What needs to be done. The data beneath this task has to be reprinted character for character.

Data supplied.
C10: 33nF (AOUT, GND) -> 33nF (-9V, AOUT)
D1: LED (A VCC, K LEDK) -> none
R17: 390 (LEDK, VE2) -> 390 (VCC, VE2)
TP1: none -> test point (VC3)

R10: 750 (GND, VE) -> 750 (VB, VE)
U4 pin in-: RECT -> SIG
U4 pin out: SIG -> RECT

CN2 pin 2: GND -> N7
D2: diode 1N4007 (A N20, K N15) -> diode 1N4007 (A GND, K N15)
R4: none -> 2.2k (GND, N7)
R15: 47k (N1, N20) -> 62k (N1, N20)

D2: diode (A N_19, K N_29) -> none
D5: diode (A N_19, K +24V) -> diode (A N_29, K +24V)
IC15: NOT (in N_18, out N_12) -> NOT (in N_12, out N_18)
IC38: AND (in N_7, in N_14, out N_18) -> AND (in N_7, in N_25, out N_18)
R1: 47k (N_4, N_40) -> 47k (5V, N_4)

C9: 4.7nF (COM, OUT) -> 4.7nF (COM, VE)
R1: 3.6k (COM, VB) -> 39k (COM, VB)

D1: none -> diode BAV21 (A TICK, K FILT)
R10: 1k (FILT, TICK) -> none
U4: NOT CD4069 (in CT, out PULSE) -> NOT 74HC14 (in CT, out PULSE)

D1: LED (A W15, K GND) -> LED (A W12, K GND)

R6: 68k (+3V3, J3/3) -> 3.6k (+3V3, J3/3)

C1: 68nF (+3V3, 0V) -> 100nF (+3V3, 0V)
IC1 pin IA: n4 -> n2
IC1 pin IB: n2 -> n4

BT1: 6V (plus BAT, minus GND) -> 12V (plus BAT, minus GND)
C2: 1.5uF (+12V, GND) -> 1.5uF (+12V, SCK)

Written answer.
C10: 33nF (AOUT, GND) -> 33nF (-9V, AOUT)
D1: LED (A VCC, K LEDK) -> none
R17: 390 (LEDK, VE2) -> 390 (VCC, VE2)
TP1: none -> test point (VC3)

R10: 750 (GND, VE) -> 750 (VB, VE)
U4 pin in-: RECT -> SIG
U4 pin out: SIG -> RECT

CN2 pin 2: GND -> N7
D2: diode 1N4007 (A N20, K N15) -> diode 1N4007 (A GND, K N15)
R4: none -> 2.2k (GND, N7)
R15: 47k (N1, N20) -> 62k (N1, N20)

D2: diode (A N_19, K N_29) -> none
D5: diode (A N_19, K +24V) -> diode (A N_29, K +24V)
IC15: NOT (in N_18, out N_12) -> NOT (in N_12, out N_18)
IC38: AND (in N_7, in N_14, out N_18) -> AND (in N_7, in N_25, out N_18)
R1: 47k (N_4, N_40) -> 47k (5V, N_4)

C9: 4.7nF (COM, OUT) -> 4.7nF (COM, VE)
R1: 3.6k (COM, VB) -> 39k (COM, VB)

D1: none -> diode BAV21 (A TICK, K FILT)
R10: 1k (FILT, TICK) -> none
U4: NOT CD4069 (in CT, out PULSE) -> NOT 74HC14 (in CT, out PULSE)

D1: LED (A W15, K GND) -> LED (A W12, K GND)

R6: 68k (+3V3, J3/3) -> 3.6k (+3V3, J3/3)

C1: 68nF (+3V3, 0V) -> 100nF (+3V3, 0V)
IC1 pin IA: n4 -> n2
IC1 pin IB: n2 -> n4

BT1: 6V (plus BAT, minus GND) -> 12V (plus BAT, minus GND)
C2: 1.5uF (+12V, GND) -> 1.5uF (+12V, SCK)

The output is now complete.